Rewrite the records starting at the first one and ending at the line that contains "gray semicircle at (18, 98): rotated", with each "counterclockwise" replaced by "anticlockwise" and everything else unchanged.

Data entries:
++++++
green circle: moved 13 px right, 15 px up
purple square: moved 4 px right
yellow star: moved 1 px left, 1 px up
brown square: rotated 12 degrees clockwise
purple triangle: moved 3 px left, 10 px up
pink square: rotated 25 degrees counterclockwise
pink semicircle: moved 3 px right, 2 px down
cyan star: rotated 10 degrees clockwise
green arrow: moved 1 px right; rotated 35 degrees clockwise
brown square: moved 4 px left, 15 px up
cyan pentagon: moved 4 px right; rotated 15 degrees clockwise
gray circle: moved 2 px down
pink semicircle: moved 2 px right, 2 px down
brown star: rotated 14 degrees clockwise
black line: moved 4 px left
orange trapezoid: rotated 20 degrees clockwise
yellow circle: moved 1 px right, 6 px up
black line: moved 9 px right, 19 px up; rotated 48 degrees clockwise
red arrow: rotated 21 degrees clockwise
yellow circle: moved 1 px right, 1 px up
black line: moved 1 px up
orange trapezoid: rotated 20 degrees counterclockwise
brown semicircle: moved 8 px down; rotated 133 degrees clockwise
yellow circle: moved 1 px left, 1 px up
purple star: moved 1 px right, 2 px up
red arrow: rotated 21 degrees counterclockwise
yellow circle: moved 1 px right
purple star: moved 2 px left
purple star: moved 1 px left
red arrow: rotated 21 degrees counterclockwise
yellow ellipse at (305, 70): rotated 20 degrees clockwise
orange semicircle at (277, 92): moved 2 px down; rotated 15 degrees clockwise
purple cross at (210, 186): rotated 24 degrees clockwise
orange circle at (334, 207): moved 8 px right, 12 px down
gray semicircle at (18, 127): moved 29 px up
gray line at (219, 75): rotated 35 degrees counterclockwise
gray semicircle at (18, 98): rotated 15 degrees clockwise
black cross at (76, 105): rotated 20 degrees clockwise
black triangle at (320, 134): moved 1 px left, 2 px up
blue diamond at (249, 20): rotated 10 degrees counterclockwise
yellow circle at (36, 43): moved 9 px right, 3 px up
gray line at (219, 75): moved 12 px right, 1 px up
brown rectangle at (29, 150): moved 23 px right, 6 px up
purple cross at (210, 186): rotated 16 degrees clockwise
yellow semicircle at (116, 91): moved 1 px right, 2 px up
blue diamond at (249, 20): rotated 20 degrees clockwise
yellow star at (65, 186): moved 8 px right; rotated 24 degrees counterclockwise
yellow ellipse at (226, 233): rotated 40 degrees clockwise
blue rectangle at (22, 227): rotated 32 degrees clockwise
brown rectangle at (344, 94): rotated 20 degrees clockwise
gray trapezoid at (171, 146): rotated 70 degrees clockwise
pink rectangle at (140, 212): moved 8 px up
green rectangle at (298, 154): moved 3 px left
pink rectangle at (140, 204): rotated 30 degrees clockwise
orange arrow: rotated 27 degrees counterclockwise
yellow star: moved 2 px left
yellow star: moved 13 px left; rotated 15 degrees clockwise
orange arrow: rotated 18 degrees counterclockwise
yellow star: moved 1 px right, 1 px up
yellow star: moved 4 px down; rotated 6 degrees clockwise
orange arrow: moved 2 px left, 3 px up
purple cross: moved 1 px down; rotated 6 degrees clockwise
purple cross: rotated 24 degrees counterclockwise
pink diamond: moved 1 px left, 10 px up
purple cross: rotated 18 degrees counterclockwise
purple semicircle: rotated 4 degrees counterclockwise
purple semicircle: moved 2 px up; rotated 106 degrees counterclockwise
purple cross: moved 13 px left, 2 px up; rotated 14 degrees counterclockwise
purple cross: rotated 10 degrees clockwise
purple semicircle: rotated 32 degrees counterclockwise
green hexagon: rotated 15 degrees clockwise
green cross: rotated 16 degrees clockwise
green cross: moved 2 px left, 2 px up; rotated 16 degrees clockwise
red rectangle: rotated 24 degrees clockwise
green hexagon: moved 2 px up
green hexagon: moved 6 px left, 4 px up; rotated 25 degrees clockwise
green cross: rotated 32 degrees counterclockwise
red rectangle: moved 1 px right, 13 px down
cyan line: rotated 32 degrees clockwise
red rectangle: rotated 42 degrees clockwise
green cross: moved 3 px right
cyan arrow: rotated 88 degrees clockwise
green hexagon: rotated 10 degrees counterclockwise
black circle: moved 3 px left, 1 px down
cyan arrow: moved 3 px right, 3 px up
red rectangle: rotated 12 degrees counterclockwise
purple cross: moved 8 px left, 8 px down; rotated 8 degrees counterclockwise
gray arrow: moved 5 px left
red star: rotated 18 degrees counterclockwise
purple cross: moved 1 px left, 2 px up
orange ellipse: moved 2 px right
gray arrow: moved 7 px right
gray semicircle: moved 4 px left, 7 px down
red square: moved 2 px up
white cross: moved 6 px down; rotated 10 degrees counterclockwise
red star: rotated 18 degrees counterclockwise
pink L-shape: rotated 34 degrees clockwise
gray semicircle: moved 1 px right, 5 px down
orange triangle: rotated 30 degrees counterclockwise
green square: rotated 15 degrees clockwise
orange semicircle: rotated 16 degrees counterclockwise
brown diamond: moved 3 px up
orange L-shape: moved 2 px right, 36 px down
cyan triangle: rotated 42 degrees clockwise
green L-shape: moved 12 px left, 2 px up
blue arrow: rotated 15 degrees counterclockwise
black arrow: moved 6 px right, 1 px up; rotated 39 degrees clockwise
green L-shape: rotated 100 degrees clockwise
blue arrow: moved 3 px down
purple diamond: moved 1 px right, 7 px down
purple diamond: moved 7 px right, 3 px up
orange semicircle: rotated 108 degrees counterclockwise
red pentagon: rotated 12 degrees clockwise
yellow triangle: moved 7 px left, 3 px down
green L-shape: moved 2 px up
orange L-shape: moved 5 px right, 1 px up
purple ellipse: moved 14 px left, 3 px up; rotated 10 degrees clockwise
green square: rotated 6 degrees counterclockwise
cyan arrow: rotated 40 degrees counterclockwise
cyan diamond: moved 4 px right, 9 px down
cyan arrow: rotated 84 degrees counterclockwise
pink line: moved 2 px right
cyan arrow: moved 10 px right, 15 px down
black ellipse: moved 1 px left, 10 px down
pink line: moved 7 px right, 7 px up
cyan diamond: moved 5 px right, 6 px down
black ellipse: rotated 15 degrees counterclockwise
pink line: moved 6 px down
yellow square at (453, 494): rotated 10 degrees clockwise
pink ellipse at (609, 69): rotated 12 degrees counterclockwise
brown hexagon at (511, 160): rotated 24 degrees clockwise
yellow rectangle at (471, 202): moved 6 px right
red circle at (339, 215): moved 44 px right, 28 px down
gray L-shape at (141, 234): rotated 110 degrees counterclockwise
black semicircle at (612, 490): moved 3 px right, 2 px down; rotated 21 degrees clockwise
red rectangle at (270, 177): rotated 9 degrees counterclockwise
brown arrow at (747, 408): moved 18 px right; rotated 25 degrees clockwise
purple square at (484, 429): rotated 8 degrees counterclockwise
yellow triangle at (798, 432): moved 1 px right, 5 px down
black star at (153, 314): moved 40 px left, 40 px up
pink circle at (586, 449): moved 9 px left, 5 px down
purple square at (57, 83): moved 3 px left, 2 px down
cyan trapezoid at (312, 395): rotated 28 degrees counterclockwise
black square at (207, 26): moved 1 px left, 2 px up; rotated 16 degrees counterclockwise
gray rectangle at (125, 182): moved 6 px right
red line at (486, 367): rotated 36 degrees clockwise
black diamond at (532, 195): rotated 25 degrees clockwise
++++++
== The solution ==
green circle: moved 13 px right, 15 px up
purple square: moved 4 px right
yellow star: moved 1 px left, 1 px up
brown square: rotated 12 degrees clockwise
purple triangle: moved 3 px left, 10 px up
pink square: rotated 25 degrees anticlockwise
pink semicircle: moved 3 px right, 2 px down
cyan star: rotated 10 degrees clockwise
green arrow: moved 1 px right; rotated 35 degrees clockwise
brown square: moved 4 px left, 15 px up
cyan pentagon: moved 4 px right; rotated 15 degrees clockwise
gray circle: moved 2 px down
pink semicircle: moved 2 px right, 2 px down
brown star: rotated 14 degrees clockwise
black line: moved 4 px left
orange trapezoid: rotated 20 degrees clockwise
yellow circle: moved 1 px right, 6 px up
black line: moved 9 px right, 19 px up; rotated 48 degrees clockwise
red arrow: rotated 21 degrees clockwise
yellow circle: moved 1 px right, 1 px up
black line: moved 1 px up
orange trapezoid: rotated 20 degrees anticlockwise
brown semicircle: moved 8 px down; rotated 133 degrees clockwise
yellow circle: moved 1 px left, 1 px up
purple star: moved 1 px right, 2 px up
red arrow: rotated 21 degrees anticlockwise
yellow circle: moved 1 px right
purple star: moved 2 px left
purple star: moved 1 px left
red arrow: rotated 21 degrees anticlockwise
yellow ellipse at (305, 70): rotated 20 degrees clockwise
orange semicircle at (277, 92): moved 2 px down; rotated 15 degrees clockwise
purple cross at (210, 186): rotated 24 degrees clockwise
orange circle at (334, 207): moved 8 px right, 12 px down
gray semicircle at (18, 127): moved 29 px up
gray line at (219, 75): rotated 35 degrees anticlockwise
gray semicircle at (18, 98): rotated 15 degrees clockwise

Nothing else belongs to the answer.